> **Dataset content**
********************
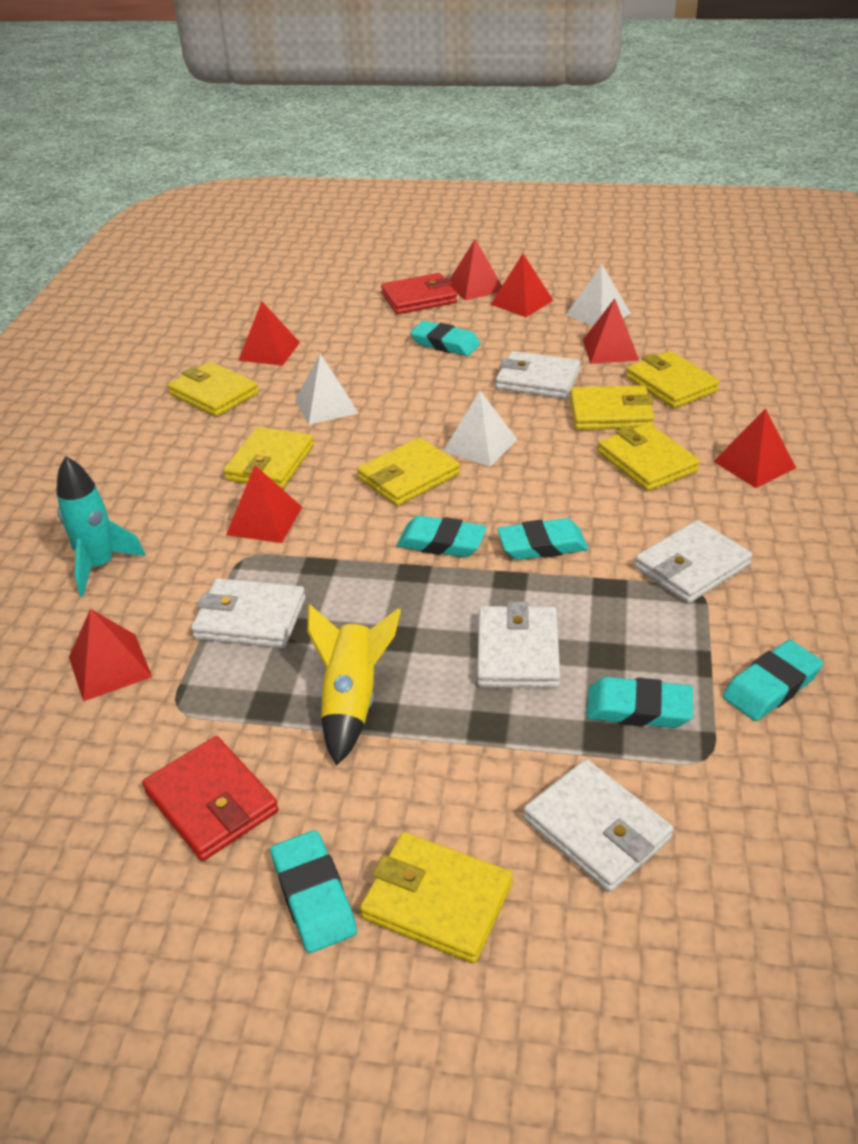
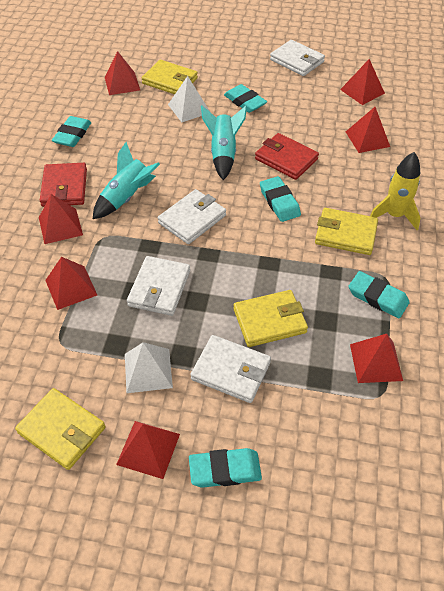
turquoise eraser: 6 -> 5
turquoise rocket: 1 -> 2
white pyramid: 3 -> 2
white wallet: 5 -> 4
yellow wallet: 7 -> 4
********************
> **What is needed**
Could you retype every record exactly, leaving the pictures out?

> **Exercise result**
turquoise eraser: 6 -> 5
turquoise rocket: 1 -> 2
white pyramid: 3 -> 2
white wallet: 5 -> 4
yellow wallet: 7 -> 4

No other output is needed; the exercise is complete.